» MATERIALS PROVIDED:

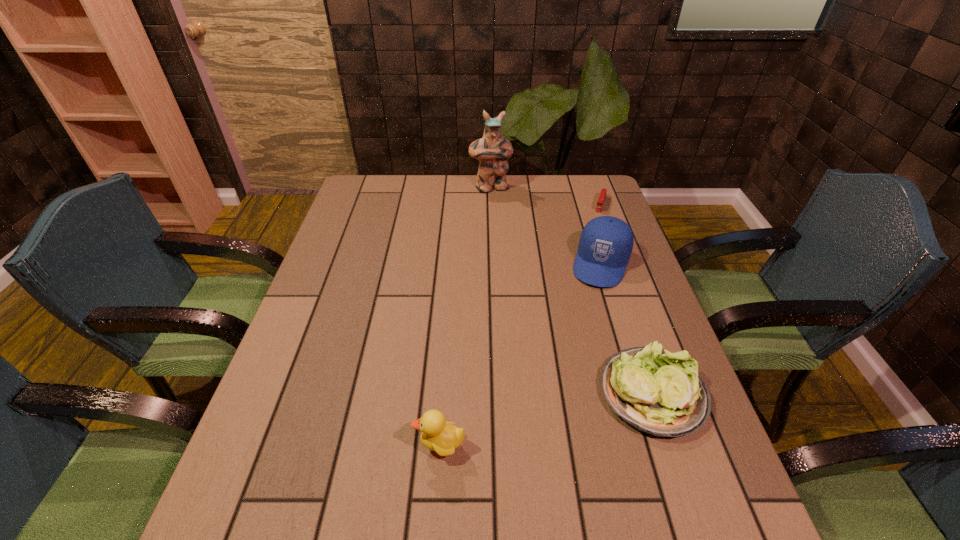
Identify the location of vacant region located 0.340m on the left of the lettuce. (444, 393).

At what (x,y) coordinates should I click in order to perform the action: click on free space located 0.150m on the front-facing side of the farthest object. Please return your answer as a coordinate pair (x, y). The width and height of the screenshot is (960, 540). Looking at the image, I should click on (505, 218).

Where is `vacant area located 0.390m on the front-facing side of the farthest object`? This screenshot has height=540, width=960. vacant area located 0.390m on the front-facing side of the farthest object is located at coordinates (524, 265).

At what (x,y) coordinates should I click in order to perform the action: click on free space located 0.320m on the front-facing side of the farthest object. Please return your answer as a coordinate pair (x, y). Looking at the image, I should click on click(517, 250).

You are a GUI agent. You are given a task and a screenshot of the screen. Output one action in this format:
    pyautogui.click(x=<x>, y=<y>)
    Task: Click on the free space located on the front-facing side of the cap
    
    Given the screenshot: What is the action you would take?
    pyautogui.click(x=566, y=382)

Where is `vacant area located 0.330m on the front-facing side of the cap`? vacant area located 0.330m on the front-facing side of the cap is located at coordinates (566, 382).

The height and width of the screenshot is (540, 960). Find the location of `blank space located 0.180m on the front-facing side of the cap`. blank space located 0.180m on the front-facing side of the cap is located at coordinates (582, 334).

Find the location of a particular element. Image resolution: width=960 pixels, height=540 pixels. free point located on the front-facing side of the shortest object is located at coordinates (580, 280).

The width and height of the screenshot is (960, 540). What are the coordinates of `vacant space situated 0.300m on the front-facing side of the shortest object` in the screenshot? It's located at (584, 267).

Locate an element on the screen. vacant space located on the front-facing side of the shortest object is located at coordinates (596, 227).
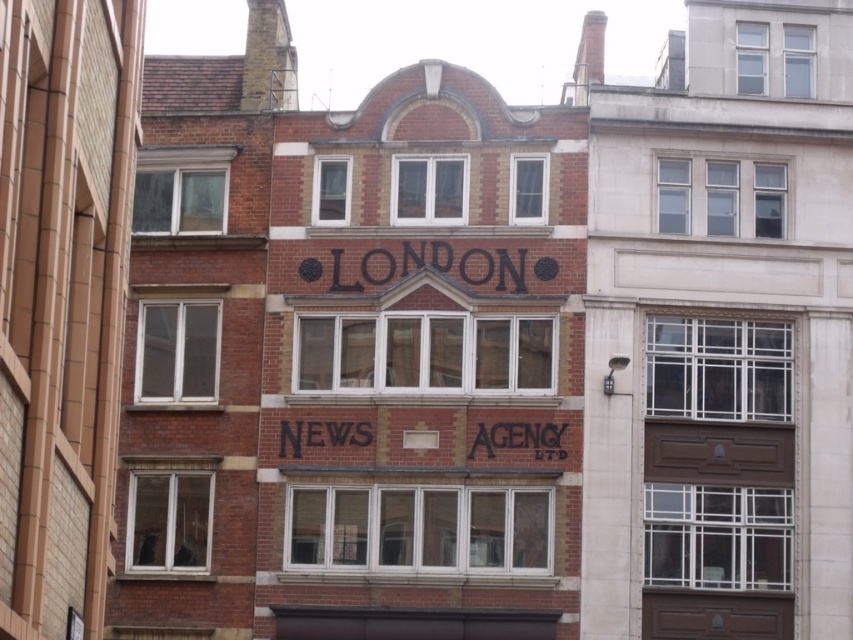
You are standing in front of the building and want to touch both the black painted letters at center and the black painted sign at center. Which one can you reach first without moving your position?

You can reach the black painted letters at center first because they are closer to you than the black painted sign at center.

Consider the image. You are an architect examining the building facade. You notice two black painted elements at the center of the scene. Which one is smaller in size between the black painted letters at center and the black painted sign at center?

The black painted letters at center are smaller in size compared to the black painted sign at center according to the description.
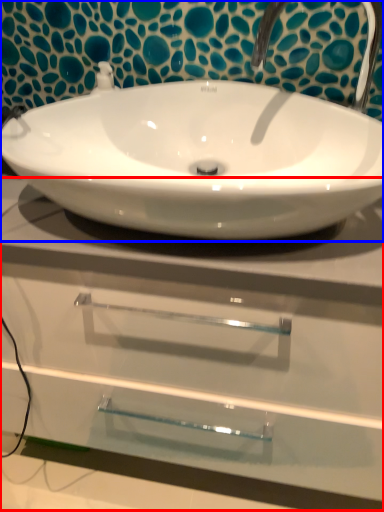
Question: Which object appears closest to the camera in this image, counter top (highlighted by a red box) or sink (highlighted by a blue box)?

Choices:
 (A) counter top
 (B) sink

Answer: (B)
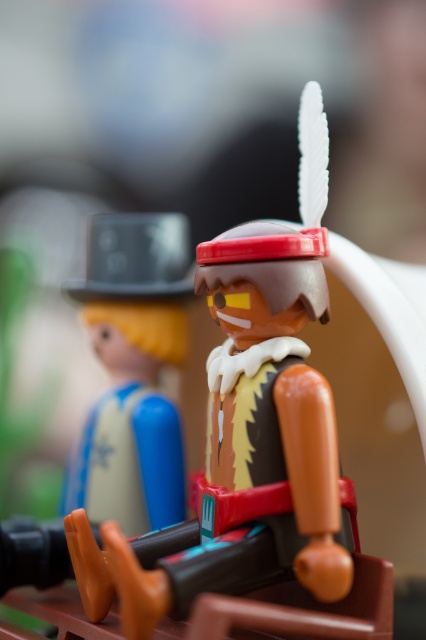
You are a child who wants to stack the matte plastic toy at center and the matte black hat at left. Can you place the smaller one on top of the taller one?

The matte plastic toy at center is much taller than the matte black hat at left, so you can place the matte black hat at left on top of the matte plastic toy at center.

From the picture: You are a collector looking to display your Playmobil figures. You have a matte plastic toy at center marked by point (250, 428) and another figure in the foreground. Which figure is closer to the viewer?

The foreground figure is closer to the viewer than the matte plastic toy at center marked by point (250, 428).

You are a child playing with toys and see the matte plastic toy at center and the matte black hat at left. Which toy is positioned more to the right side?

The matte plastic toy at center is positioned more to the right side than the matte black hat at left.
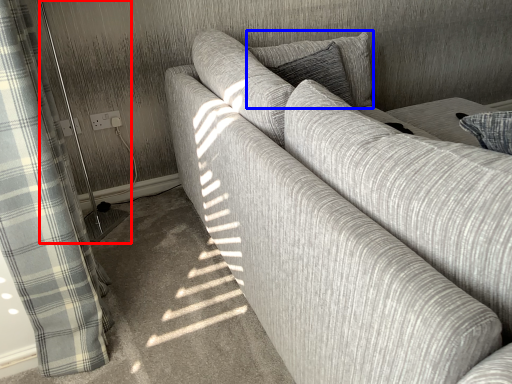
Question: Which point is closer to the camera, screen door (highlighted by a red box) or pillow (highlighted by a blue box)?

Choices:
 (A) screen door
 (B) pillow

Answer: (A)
...
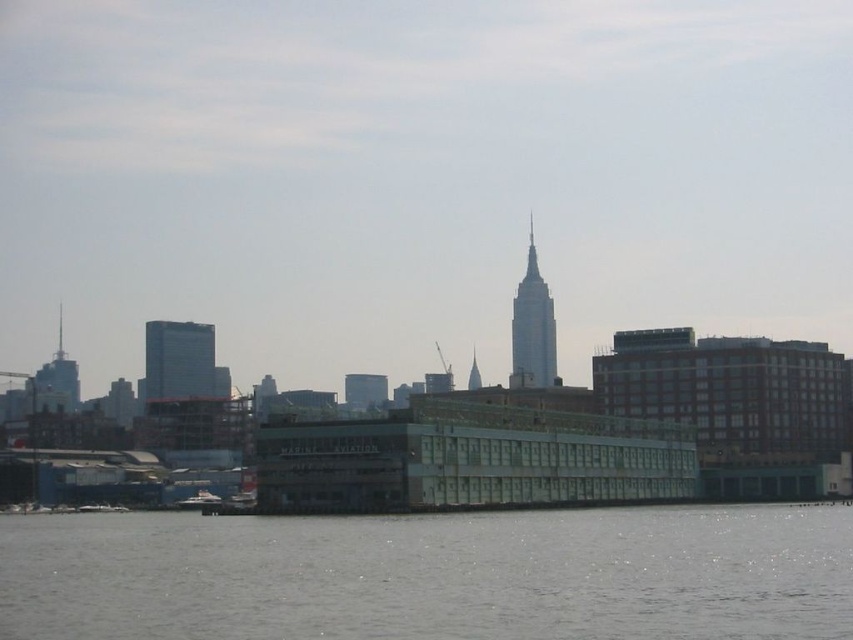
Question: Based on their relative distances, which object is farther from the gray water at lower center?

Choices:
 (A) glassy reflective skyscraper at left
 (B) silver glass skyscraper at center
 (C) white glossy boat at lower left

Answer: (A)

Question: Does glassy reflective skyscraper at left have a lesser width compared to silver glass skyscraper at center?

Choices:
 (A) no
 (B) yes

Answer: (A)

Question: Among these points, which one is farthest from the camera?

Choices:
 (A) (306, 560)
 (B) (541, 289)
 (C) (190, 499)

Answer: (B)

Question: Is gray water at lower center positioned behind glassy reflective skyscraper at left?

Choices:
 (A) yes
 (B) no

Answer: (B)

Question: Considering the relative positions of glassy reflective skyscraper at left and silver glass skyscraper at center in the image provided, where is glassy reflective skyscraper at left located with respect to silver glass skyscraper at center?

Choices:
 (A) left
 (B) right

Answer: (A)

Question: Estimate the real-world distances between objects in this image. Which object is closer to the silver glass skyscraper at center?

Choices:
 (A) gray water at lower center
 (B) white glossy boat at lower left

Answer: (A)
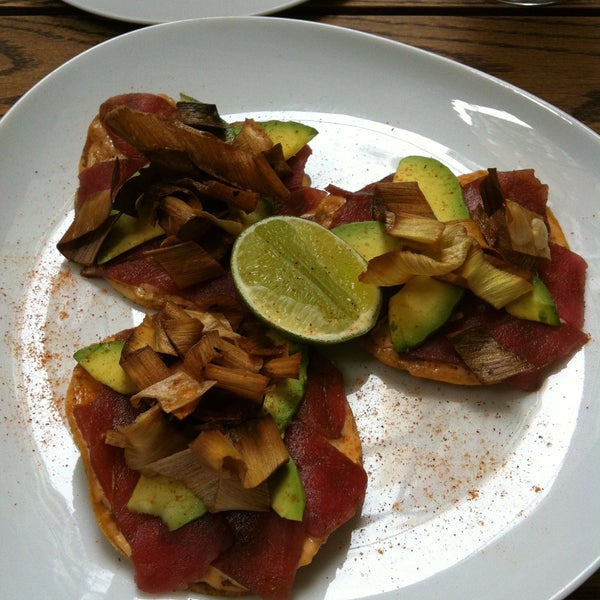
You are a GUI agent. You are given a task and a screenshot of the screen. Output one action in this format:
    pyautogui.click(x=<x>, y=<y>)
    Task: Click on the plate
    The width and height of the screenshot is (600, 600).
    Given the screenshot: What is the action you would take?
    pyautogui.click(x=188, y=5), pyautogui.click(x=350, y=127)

» EXERCISE DESCRIPTION: Copy everything in the entries above from the line containing "You are standing" down to the line containing "Consider the image.", including both of those lines. Reproduce each line without any change.

» PROBLEM SOLUTION:
You are standing in front of the building and want to touch both the black painted letters at center and the black painted sign at center. Which one can you reach first without moving your position?

You can reach the black painted letters at center first because they are closer to you than the black painted sign at center.

Consider the image. You are an architect examining the building facade. You notice two black painted elements at the center of the scene. Which one is smaller in size between the black painted letters at center and the black painted sign at center?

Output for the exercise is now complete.